### The input
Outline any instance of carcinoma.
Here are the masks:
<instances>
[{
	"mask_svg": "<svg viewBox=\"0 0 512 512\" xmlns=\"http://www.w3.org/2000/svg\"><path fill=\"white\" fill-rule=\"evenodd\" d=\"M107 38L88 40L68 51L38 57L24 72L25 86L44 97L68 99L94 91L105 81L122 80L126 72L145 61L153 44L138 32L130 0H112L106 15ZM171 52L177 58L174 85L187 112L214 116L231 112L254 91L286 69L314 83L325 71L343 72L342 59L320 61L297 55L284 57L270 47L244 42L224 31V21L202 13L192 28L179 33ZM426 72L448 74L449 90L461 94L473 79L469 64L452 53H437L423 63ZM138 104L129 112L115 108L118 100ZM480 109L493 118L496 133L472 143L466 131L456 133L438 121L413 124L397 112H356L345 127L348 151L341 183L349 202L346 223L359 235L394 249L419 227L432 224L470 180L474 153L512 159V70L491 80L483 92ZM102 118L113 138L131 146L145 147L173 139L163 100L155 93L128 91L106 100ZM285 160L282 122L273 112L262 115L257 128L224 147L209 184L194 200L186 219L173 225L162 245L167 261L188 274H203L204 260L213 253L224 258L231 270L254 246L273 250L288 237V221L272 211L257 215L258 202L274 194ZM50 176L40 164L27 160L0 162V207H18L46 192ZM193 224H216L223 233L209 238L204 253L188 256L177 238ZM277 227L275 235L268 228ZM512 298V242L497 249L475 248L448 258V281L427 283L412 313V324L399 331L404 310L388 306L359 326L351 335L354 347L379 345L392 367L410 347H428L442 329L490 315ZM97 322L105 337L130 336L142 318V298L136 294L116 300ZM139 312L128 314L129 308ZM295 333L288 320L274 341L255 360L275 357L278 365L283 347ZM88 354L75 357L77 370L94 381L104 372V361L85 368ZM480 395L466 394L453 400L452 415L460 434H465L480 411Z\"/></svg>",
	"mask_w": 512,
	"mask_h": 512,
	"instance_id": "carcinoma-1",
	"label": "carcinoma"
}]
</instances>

### Your goal
Each line that holds the word "carcinoma" should be extracted from the records.

### Correct output
Outline any instance of carcinoma.
	"instance_id": "carcinoma-1",
	"label": "carcinoma"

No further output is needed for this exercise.